Problem to work on
Restate the listing below word for word; no pictures belong in the copy.

===============

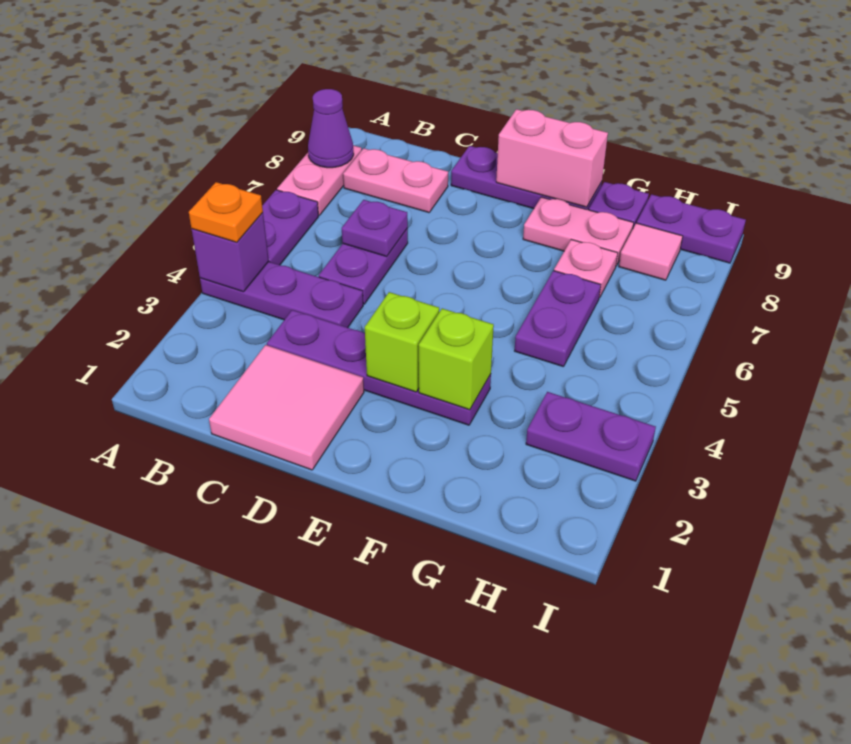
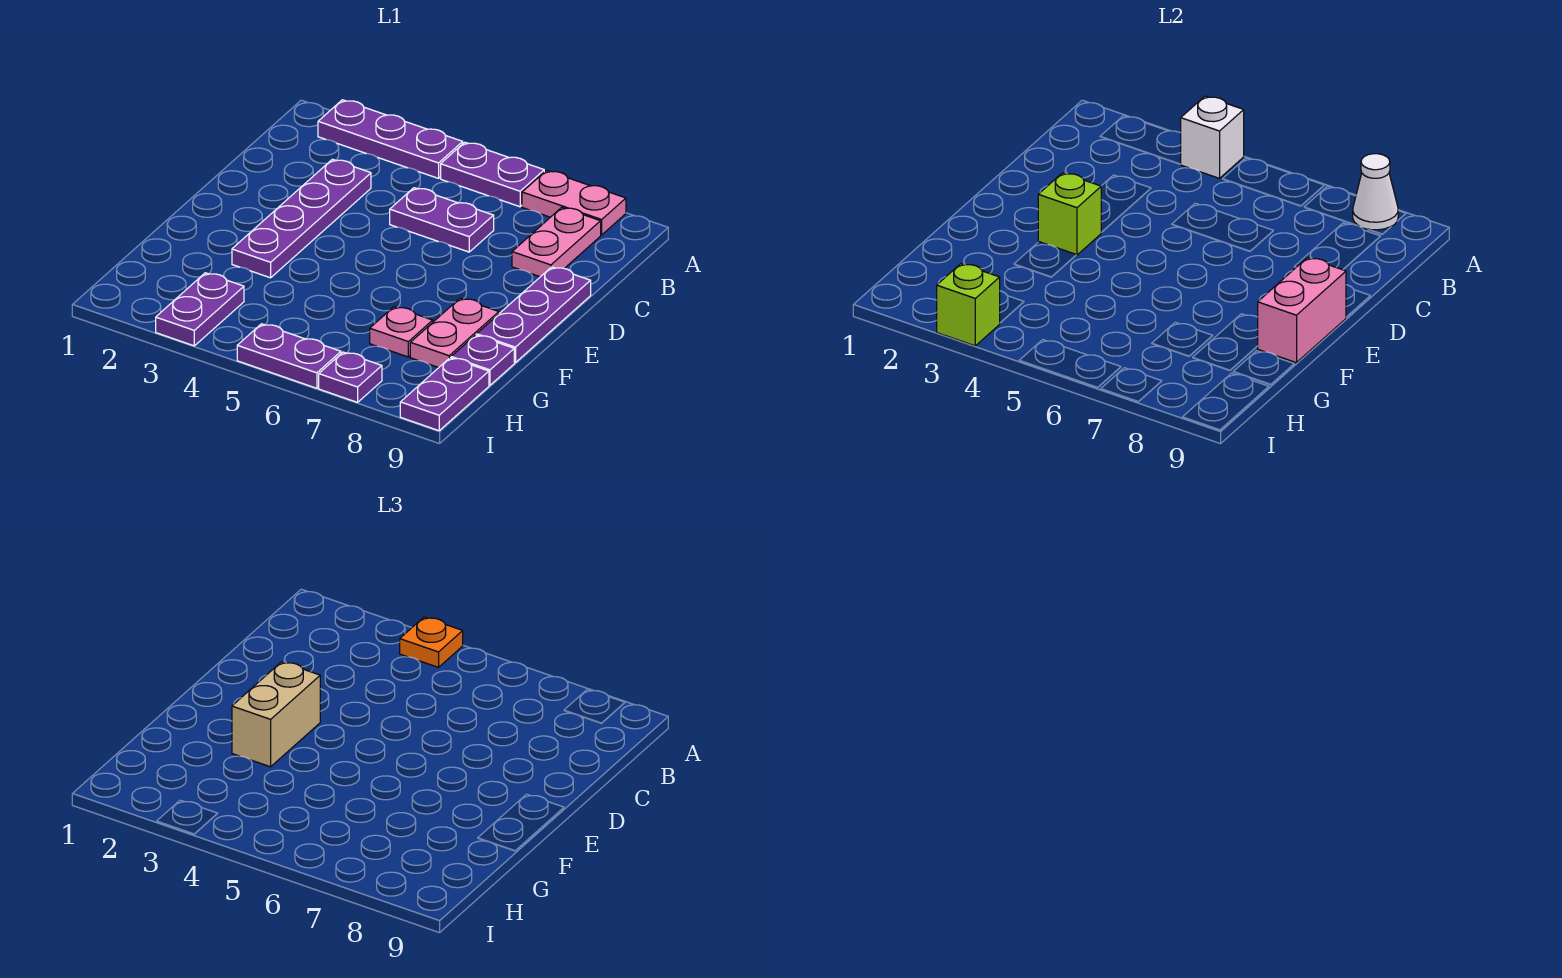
purple plate A4:C4 level 1 -> purple plate A2:A4 level 1
purple brick A4 level 2 -> white brick A4 level 2
purple cone A8 level 2 -> white cone A8 level 2
pink tile C1:D2 level 1 -> none
purple plate C6 level 2 -> purple plate I7 level 1
none -> tan brick E3:F3 level 3
lime brick F3 level 2 -> lime brick I3 level 2
purple plate G5:G6 level 1 -> purple plate I5:I6 level 1
pink tile H8 level 1 -> none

===============

Exercise response
purple plate A4:C4 level 1 -> purple plate A2:A4 level 1
purple brick A4 level 2 -> white brick A4 level 2
purple cone A8 level 2 -> white cone A8 level 2
pink tile C1:D2 level 1 -> none
purple plate C6 level 2 -> purple plate I7 level 1
none -> tan brick E3:F3 level 3
lime brick F3 level 2 -> lime brick I3 level 2
purple plate G5:G6 level 1 -> purple plate I5:I6 level 1
pink tile H8 level 1 -> none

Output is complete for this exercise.